An exact reproduction of the records is required, with all pictures omitted.
EXTRACTED DATA Block Start
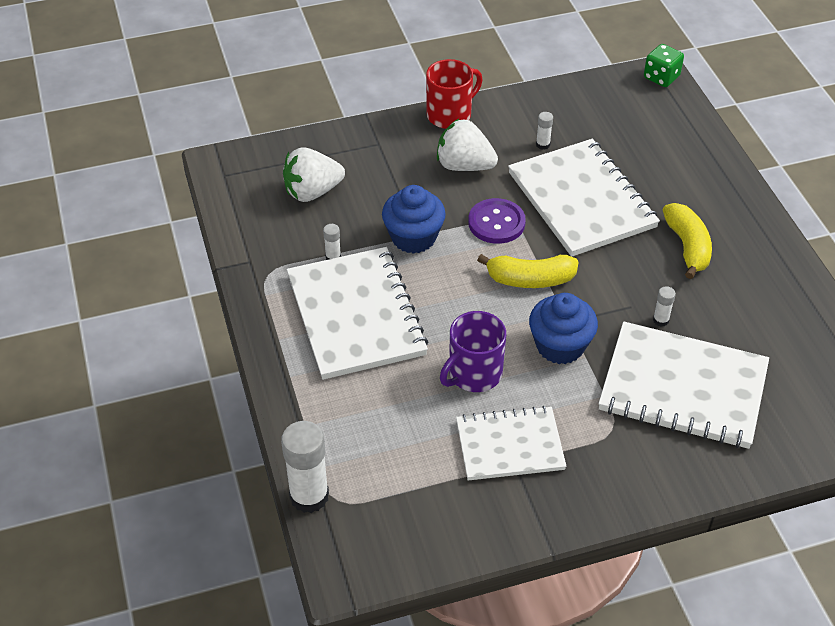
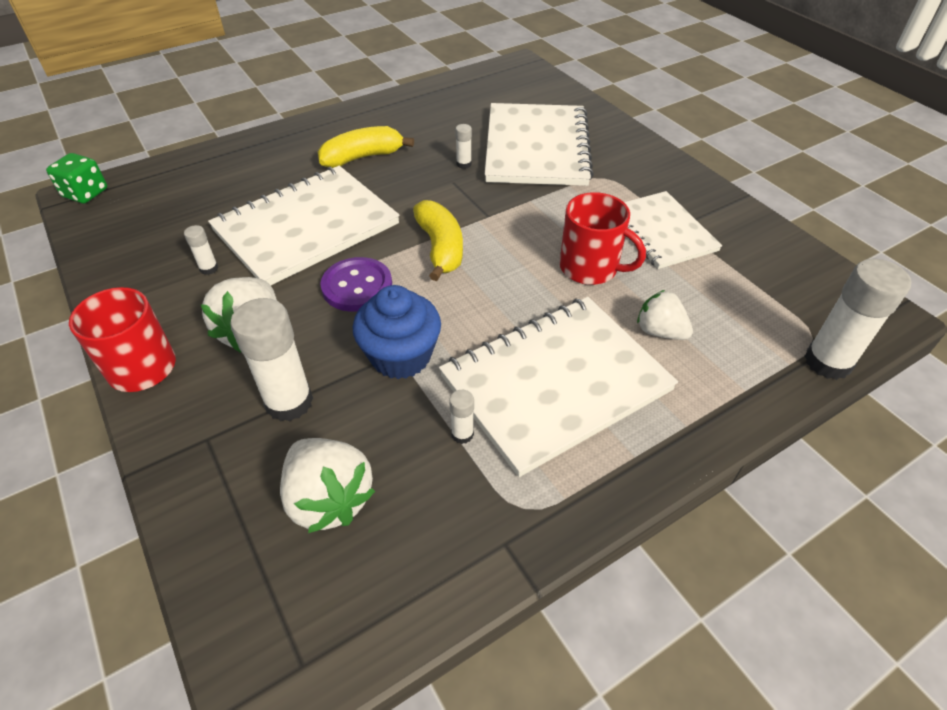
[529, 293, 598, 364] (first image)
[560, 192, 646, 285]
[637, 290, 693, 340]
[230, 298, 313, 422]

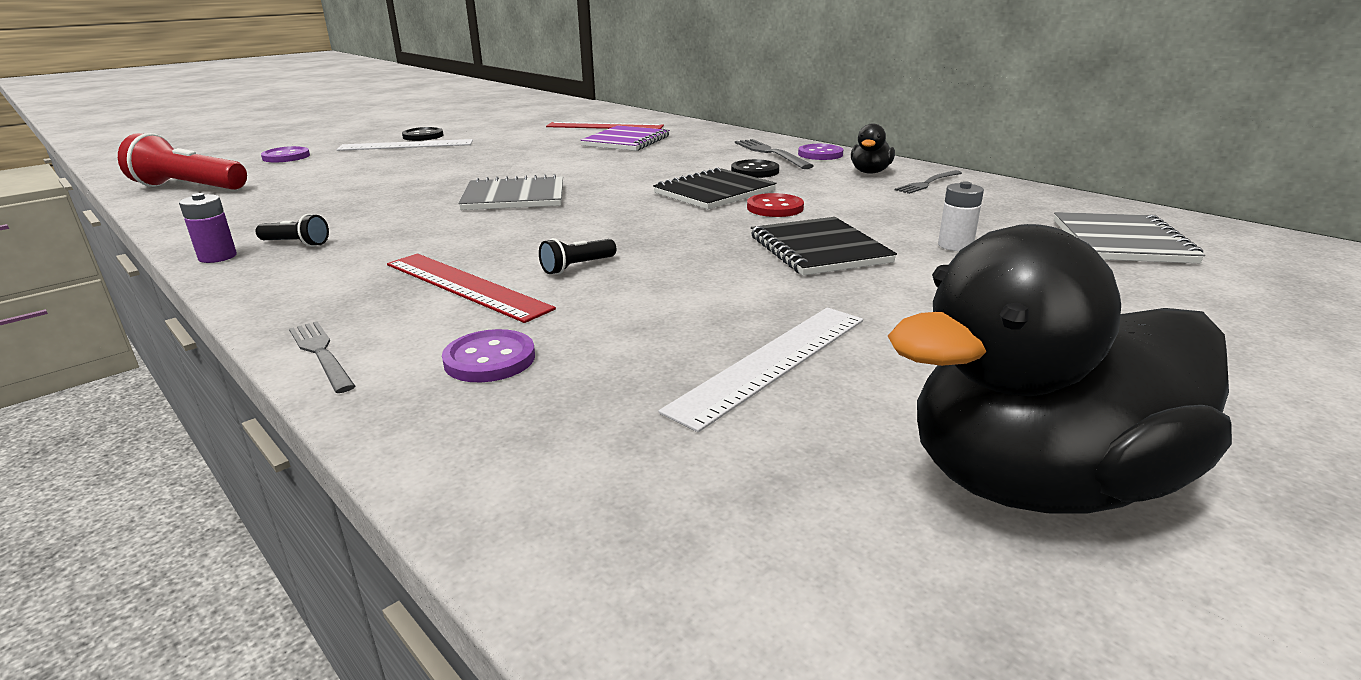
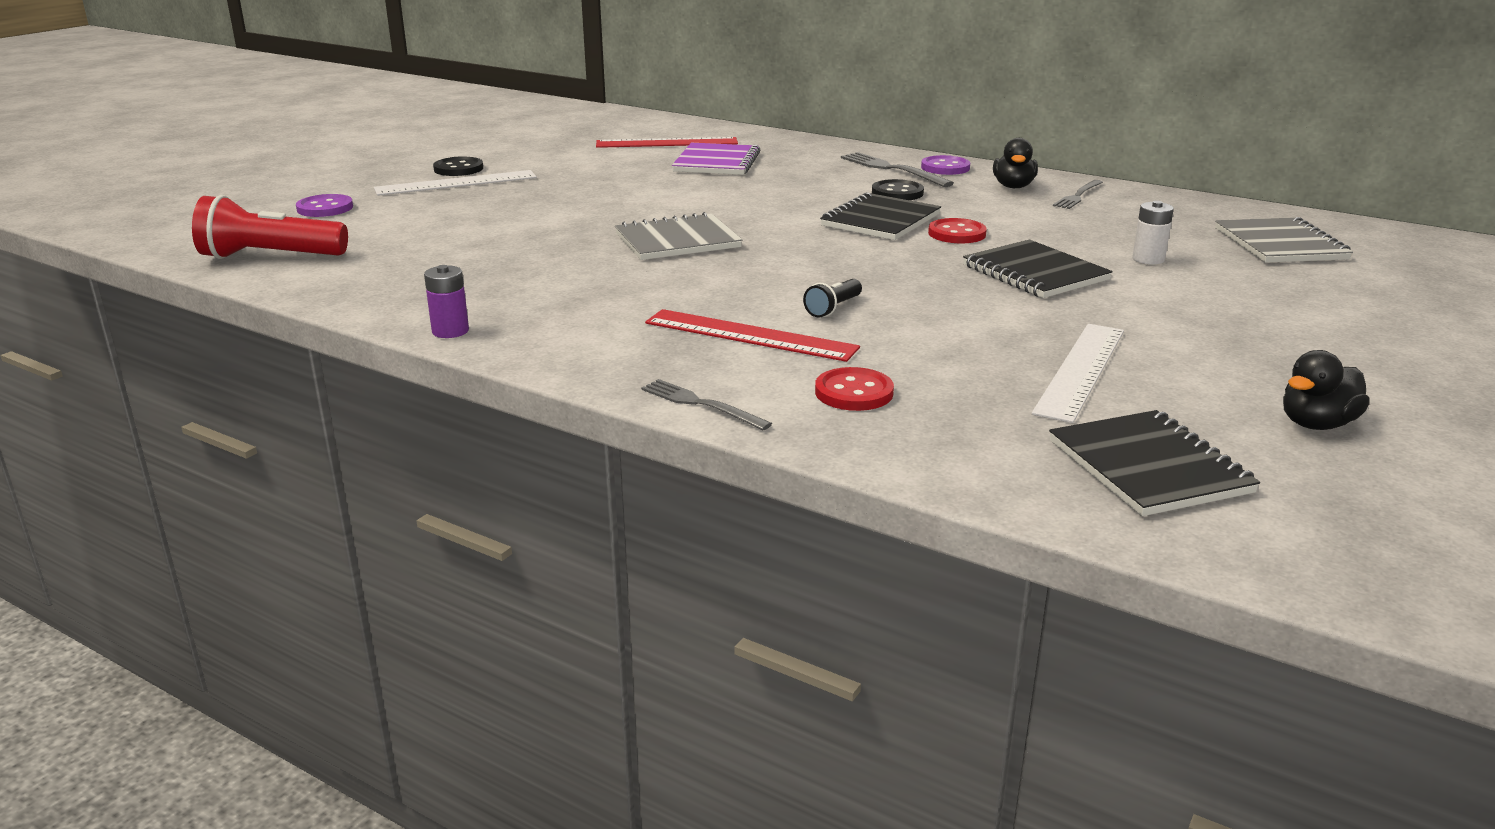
[255, 214, 329, 247] (first image)
[1283, 350, 1370, 430]
[815, 367, 894, 411]
[1049, 410, 1260, 516]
EXTRACTED DATA Block End
• EXERCISE RESPONSE:
[529, 293, 598, 364] (first image)
[560, 192, 646, 285]
[637, 290, 693, 340]
[230, 298, 313, 422]

[255, 214, 329, 247] (first image)
[1283, 350, 1370, 430]
[815, 367, 894, 411]
[1049, 410, 1260, 516]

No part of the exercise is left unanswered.